* _Input data_
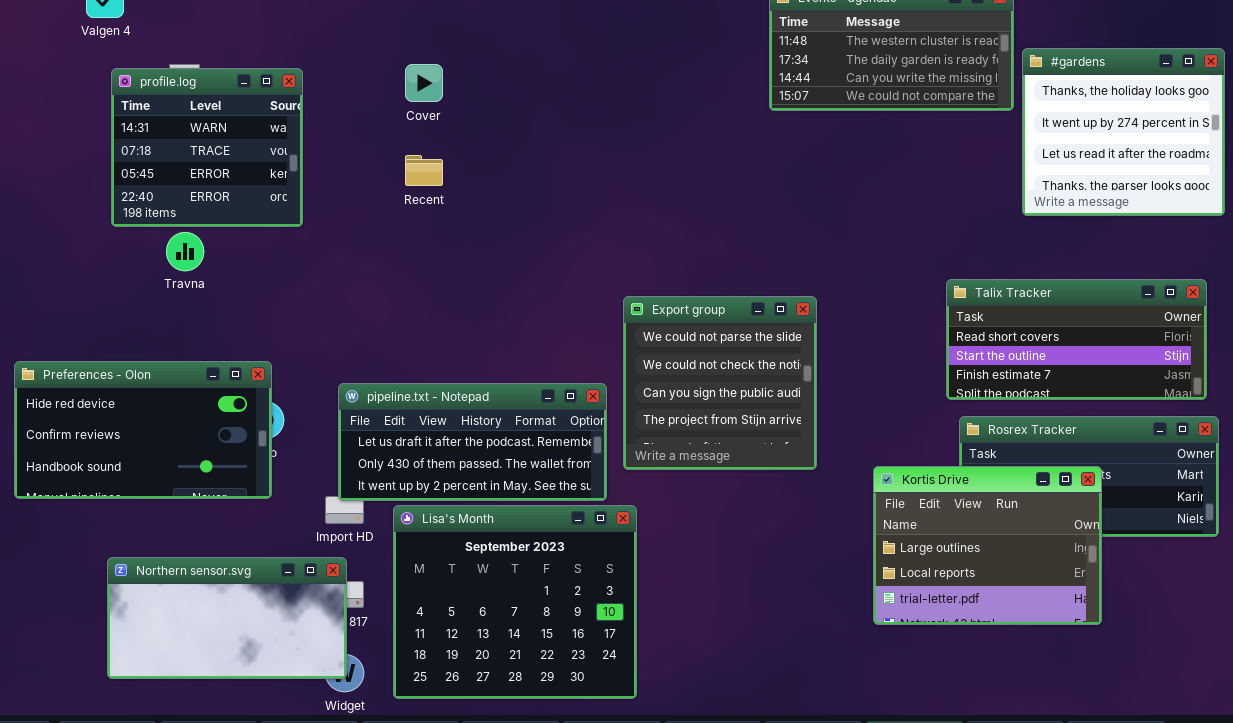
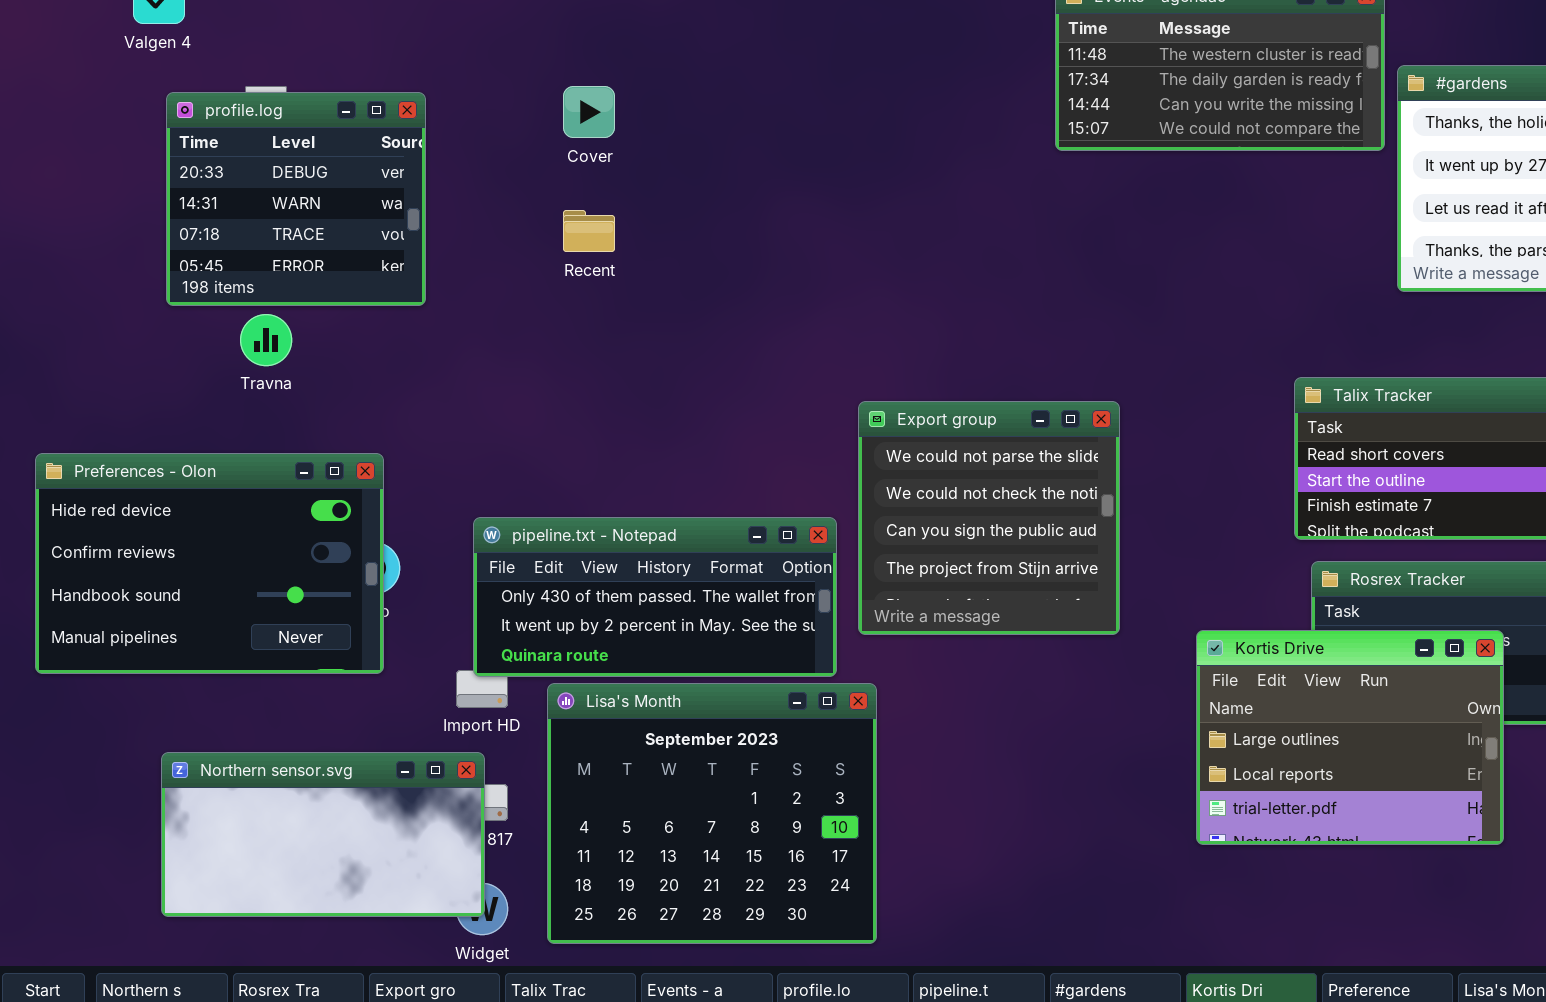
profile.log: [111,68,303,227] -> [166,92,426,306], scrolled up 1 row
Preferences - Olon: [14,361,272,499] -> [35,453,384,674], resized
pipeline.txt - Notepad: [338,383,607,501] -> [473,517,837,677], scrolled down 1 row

--

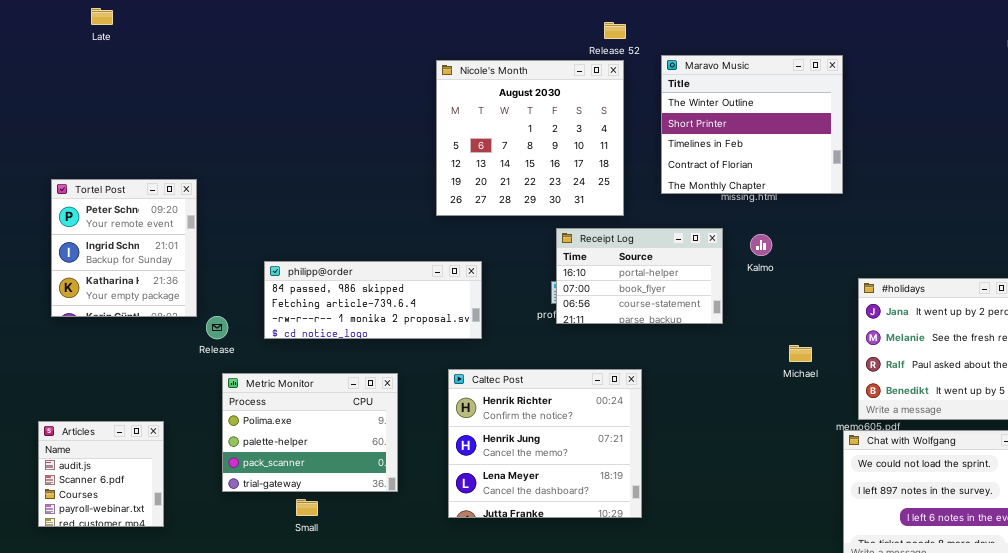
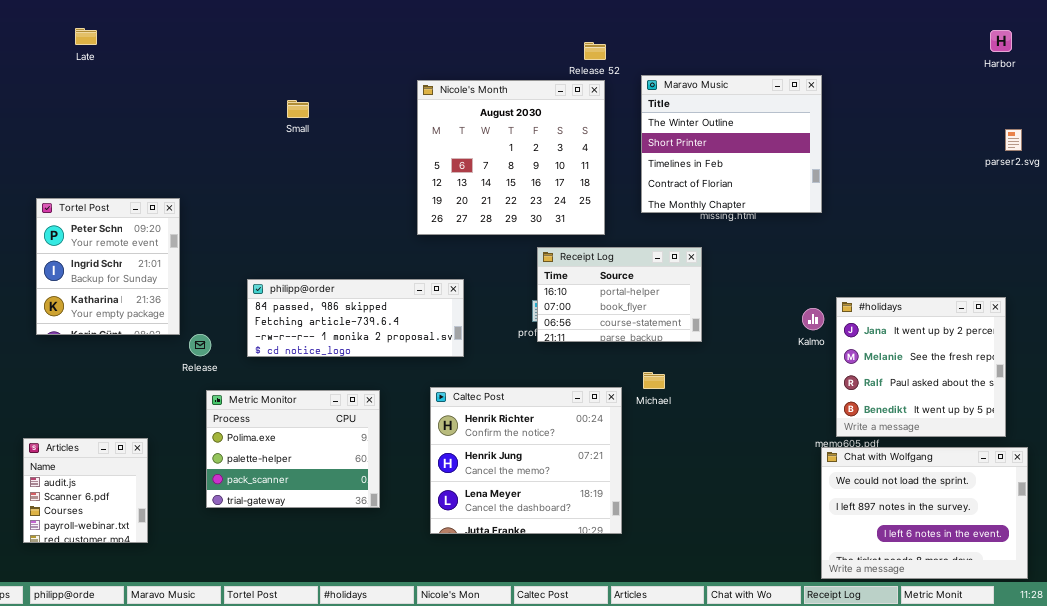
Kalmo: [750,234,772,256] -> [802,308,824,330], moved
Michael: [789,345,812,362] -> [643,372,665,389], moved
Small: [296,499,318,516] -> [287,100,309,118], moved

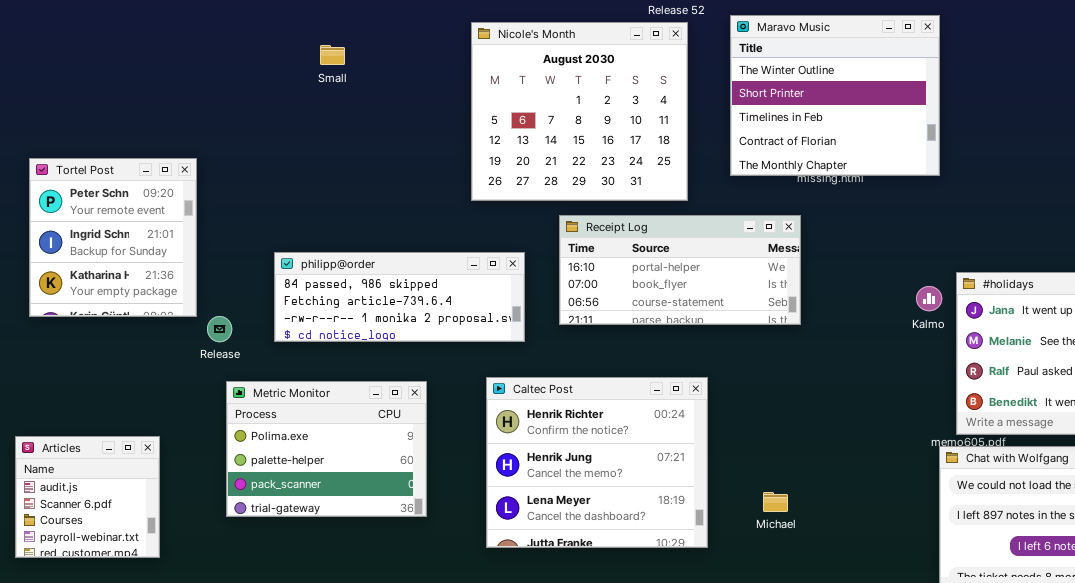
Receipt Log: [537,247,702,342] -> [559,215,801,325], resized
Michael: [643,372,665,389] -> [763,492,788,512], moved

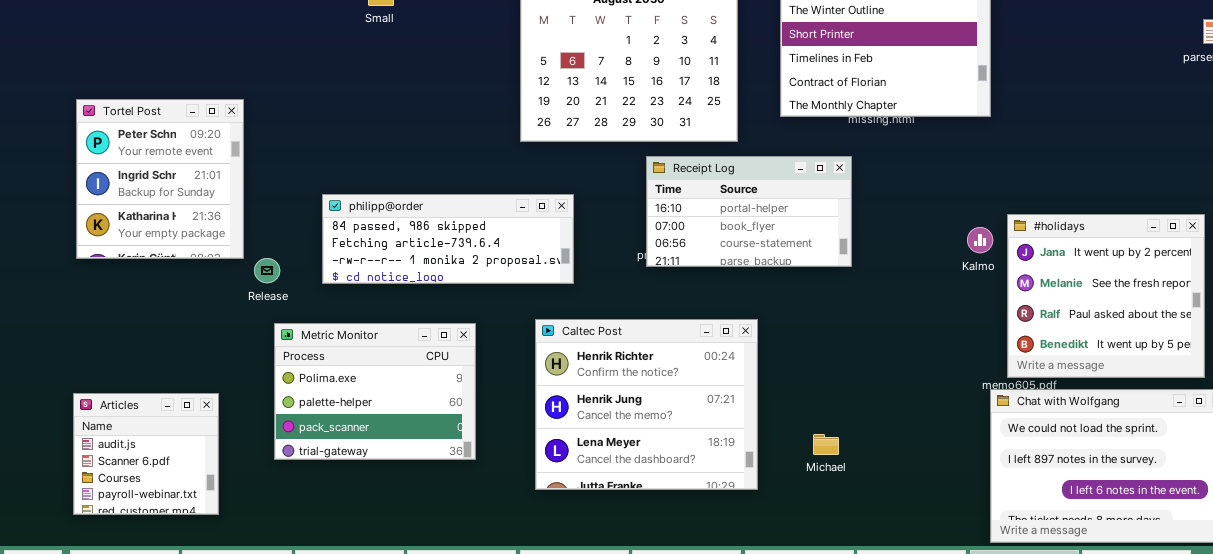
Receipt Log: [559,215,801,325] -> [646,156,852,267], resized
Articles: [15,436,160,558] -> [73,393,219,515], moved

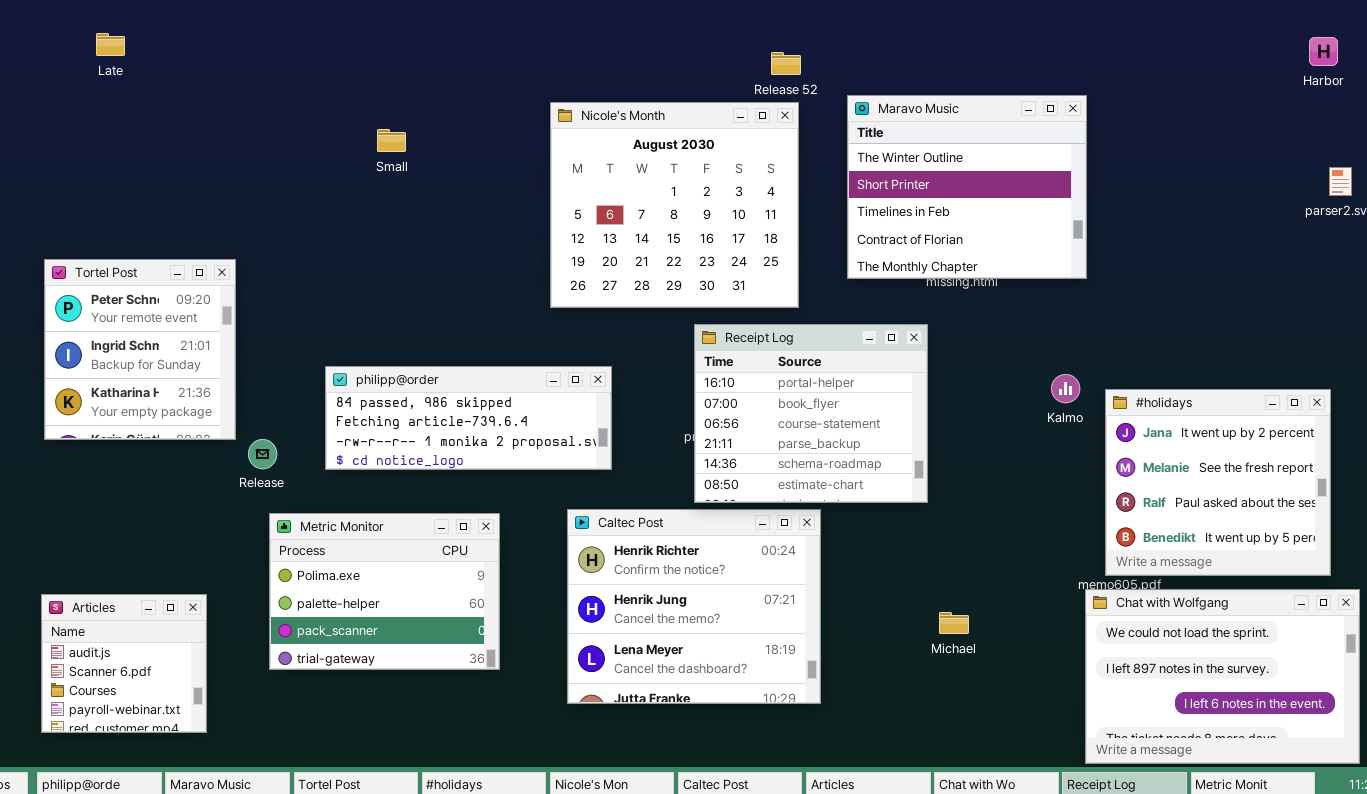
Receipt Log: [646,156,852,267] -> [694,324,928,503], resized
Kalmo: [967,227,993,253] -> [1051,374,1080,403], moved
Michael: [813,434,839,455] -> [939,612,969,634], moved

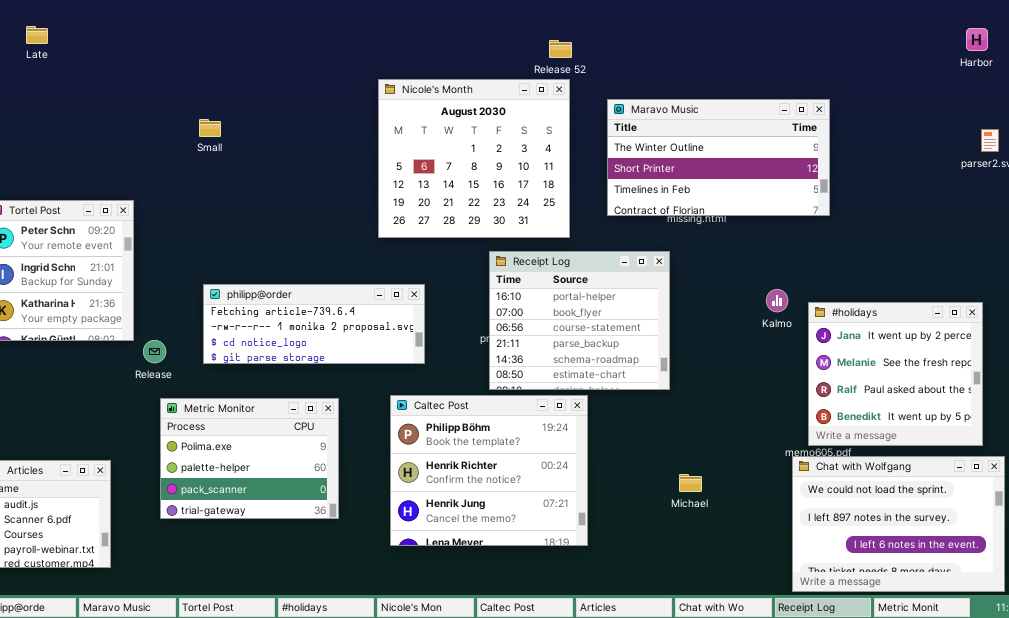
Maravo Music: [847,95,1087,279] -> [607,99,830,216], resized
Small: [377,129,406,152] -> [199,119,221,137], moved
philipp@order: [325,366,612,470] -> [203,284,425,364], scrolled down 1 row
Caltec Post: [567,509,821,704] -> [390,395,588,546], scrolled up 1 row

* _Task_
Give an exact copy of the lines above from the line with "Preferences - Olon: [14,361,272,499]" up to and including the line with "pipeline.txt - Notepad: [338,383,607,501]", and leave everything else out.

* _Answer below_
Preferences - Olon: [14,361,272,499] -> [35,453,384,674], resized
pipeline.txt - Notepad: [338,383,607,501] -> [473,517,837,677], scrolled down 1 row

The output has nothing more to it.